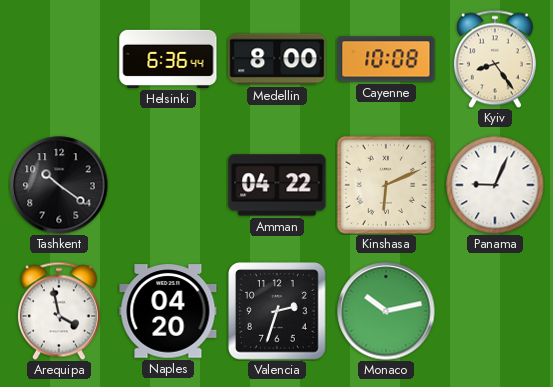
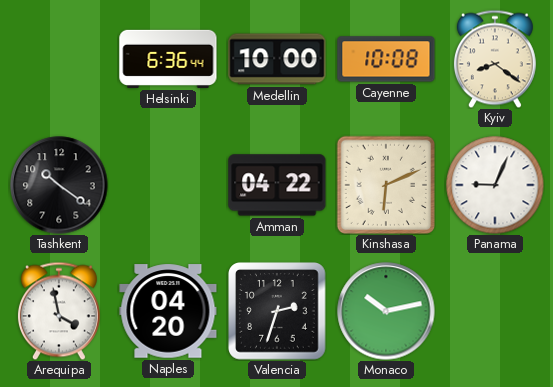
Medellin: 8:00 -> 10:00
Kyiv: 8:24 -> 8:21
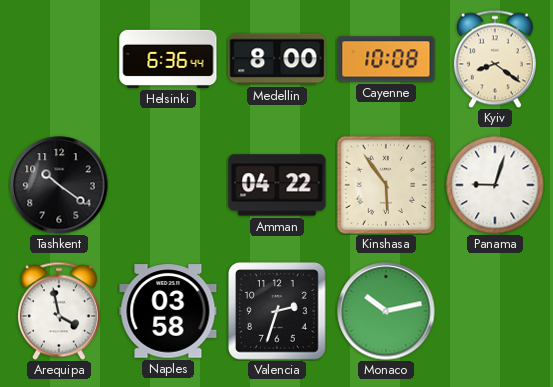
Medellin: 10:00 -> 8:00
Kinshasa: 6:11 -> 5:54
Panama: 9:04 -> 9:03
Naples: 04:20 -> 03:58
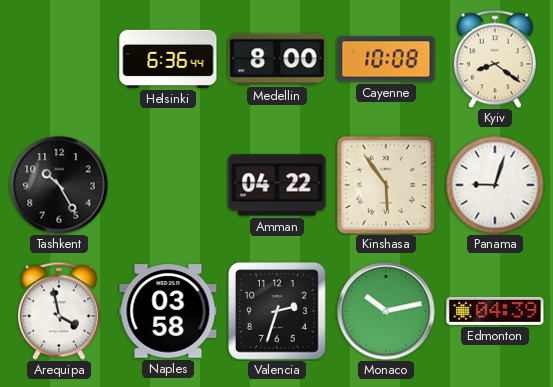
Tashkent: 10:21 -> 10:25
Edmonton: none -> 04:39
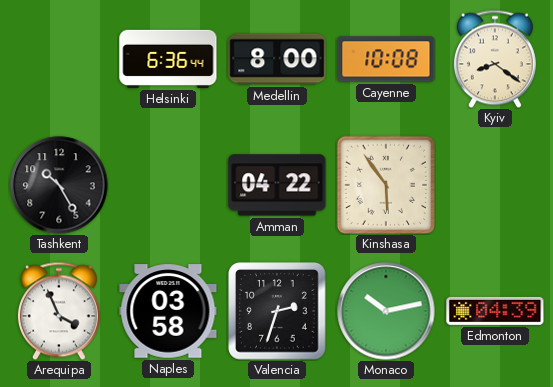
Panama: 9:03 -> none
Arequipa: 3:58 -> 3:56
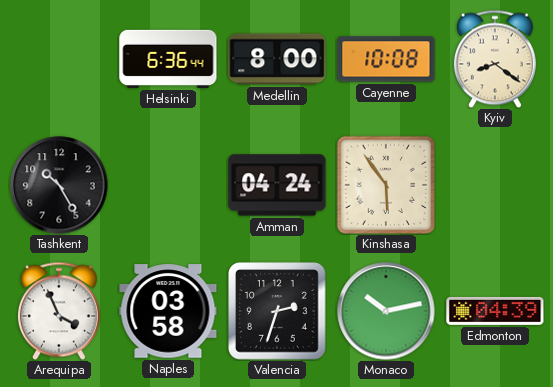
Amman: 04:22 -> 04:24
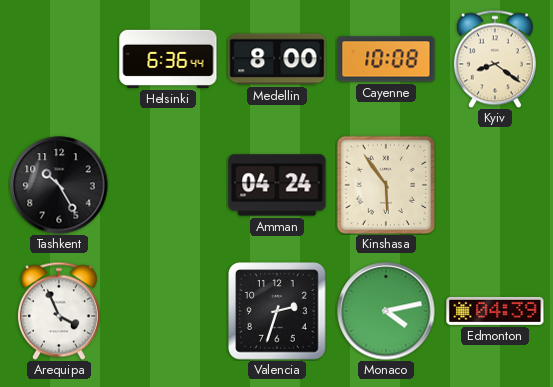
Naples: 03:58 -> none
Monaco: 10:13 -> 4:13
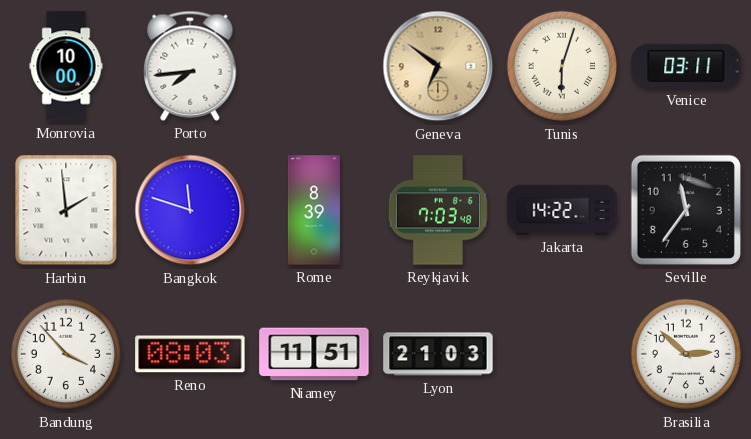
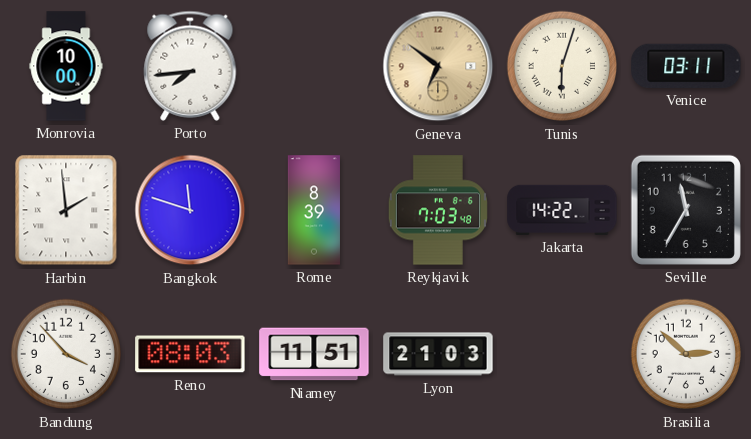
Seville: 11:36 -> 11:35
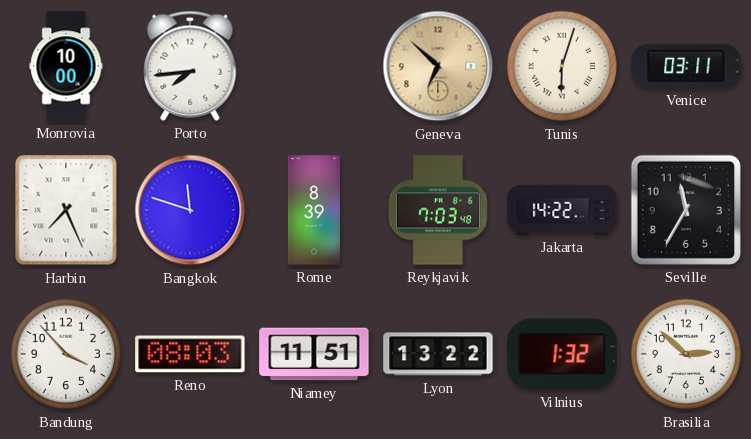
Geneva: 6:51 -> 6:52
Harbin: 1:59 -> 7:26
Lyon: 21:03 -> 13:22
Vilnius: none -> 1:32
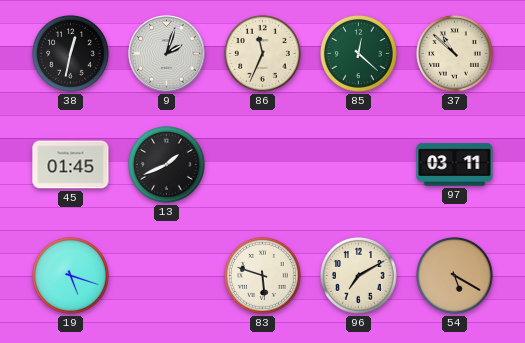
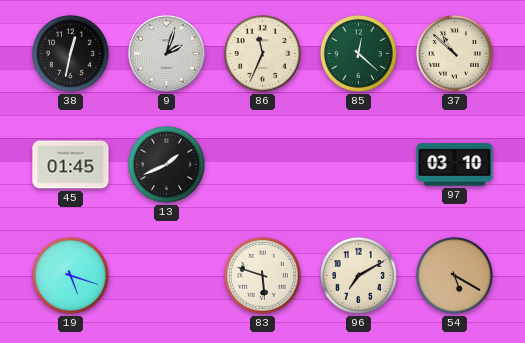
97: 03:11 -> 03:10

Exercise →
Copy out every line of the listing word for word, leaving out the picture lines.

Solution for this problem →
Medellin: 8:00 -> 10:00
Kyiv: 8:24 -> 8:21
Medellin: 10:00 -> 8:00
Kinshasa: 6:11 -> 5:54
Panama: 9:04 -> 9:03
Naples: 04:20 -> 03:58
Tashkent: 10:21 -> 10:25
Edmonton: none -> 04:39
Panama: 9:03 -> none
Arequipa: 3:58 -> 3:56
Amman: 04:22 -> 04:24
Naples: 03:58 -> none
Monaco: 10:13 -> 4:13
Seville: 11:36 -> 11:35
Geneva: 6:51 -> 6:52
Harbin: 1:59 -> 7:26
Lyon: 21:03 -> 13:22
Vilnius: none -> 1:32
97: 03:11 -> 03:10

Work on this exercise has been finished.